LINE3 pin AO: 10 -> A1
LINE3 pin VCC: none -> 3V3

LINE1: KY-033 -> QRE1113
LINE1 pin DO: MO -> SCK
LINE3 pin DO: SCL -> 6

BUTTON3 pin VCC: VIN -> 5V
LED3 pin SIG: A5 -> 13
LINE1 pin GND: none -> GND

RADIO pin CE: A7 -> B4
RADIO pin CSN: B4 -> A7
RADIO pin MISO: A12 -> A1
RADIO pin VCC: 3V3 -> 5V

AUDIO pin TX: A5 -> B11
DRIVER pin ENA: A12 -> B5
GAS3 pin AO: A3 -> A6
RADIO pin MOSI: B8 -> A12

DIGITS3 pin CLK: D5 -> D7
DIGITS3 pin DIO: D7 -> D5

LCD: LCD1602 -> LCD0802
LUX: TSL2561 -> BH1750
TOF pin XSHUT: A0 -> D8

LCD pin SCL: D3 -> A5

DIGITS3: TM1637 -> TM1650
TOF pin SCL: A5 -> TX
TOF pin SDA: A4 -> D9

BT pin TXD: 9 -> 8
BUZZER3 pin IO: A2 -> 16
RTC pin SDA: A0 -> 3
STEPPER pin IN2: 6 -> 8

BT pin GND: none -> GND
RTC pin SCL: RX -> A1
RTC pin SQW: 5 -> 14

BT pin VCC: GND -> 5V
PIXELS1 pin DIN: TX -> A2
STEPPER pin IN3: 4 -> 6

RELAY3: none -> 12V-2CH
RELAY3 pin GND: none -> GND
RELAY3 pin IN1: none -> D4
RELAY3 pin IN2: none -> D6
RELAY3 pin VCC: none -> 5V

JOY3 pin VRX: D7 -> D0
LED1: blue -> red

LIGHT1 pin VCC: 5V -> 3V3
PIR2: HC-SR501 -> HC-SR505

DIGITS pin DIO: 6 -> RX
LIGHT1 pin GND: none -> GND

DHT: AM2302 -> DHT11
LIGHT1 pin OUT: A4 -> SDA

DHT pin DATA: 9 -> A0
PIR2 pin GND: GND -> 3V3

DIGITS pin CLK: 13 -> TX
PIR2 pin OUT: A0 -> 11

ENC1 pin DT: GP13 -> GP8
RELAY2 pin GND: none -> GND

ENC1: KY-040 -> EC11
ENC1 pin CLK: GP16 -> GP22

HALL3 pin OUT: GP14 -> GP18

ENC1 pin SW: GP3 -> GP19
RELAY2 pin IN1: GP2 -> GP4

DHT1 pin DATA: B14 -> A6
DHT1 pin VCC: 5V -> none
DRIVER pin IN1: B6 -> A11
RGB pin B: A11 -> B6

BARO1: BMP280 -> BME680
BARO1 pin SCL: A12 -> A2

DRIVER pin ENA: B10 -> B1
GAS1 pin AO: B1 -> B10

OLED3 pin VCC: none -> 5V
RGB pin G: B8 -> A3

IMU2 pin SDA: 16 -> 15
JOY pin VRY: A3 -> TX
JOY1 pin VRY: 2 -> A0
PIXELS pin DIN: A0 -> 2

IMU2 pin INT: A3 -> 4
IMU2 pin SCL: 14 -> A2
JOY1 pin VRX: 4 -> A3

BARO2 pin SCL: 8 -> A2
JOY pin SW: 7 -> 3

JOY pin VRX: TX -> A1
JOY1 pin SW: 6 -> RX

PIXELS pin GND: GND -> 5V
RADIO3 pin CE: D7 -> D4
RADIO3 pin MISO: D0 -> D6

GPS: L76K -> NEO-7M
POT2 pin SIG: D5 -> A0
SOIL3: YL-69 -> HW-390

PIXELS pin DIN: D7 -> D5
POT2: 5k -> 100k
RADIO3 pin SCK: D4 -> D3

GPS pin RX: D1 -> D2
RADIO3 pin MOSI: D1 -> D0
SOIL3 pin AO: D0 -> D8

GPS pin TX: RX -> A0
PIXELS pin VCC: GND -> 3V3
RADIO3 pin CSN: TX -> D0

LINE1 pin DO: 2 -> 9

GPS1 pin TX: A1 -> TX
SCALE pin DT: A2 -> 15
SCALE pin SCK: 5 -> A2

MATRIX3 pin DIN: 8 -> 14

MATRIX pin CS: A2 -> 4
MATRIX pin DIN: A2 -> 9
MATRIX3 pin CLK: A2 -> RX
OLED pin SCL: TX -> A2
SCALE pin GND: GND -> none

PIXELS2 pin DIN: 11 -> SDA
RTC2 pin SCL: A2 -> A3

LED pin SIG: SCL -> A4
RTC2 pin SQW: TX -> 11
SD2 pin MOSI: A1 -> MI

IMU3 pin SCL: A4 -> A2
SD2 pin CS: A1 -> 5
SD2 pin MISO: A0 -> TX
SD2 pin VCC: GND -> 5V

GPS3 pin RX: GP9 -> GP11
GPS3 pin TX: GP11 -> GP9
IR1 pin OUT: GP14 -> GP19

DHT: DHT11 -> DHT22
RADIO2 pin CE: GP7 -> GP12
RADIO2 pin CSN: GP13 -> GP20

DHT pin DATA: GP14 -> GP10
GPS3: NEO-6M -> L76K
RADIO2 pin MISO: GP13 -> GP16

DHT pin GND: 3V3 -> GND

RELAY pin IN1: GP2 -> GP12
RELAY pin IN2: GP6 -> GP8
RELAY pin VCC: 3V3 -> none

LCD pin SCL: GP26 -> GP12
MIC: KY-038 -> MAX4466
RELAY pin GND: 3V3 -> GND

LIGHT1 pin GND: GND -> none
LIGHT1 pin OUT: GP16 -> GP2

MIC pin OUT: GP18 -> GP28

____________________

_Task to carry out_: Start copying at the line that contains "DHT: DHT11 -> DHT22" and stop after the last line of the records, keeping every line exactly.

_Result for this exercise_:
DHT: DHT11 -> DHT22
RADIO2 pin CE: GP7 -> GP12
RADIO2 pin CSN: GP13 -> GP20

DHT pin DATA: GP14 -> GP10
GPS3: NEO-6M -> L76K
RADIO2 pin MISO: GP13 -> GP16

DHT pin GND: 3V3 -> GND

RELAY pin IN1: GP2 -> GP12
RELAY pin IN2: GP6 -> GP8
RELAY pin VCC: 3V3 -> none

LCD pin SCL: GP26 -> GP12
MIC: KY-038 -> MAX4466
RELAY pin GND: 3V3 -> GND

LIGHT1 pin GND: GND -> none
LIGHT1 pin OUT: GP16 -> GP2

MIC pin OUT: GP18 -> GP28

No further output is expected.